**Your assignment**
All of the entries should be returned without a single change.

**Data for analysis**
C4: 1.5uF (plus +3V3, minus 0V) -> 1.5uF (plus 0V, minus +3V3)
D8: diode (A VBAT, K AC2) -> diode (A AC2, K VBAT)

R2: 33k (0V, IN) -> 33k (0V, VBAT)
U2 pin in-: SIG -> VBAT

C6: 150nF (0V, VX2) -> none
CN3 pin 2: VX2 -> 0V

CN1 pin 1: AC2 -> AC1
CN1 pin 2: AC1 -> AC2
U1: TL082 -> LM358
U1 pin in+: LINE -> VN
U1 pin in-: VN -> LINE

**Exercise output**
C4: 1.5uF (plus +3V3, minus 0V) -> 1.5uF (plus 0V, minus +3V3)
D8: diode (A VBAT, K AC2) -> diode (A AC2, K VBAT)

R2: 33k (0V, IN) -> 33k (0V, VBAT)
U2 pin in-: SIG -> VBAT

C6: 150nF (0V, VX2) -> none
CN3 pin 2: VX2 -> 0V

CN1 pin 1: AC2 -> AC1
CN1 pin 2: AC1 -> AC2
U1: TL082 -> LM358
U1 pin in+: LINE -> VN
U1 pin in-: VN -> LINE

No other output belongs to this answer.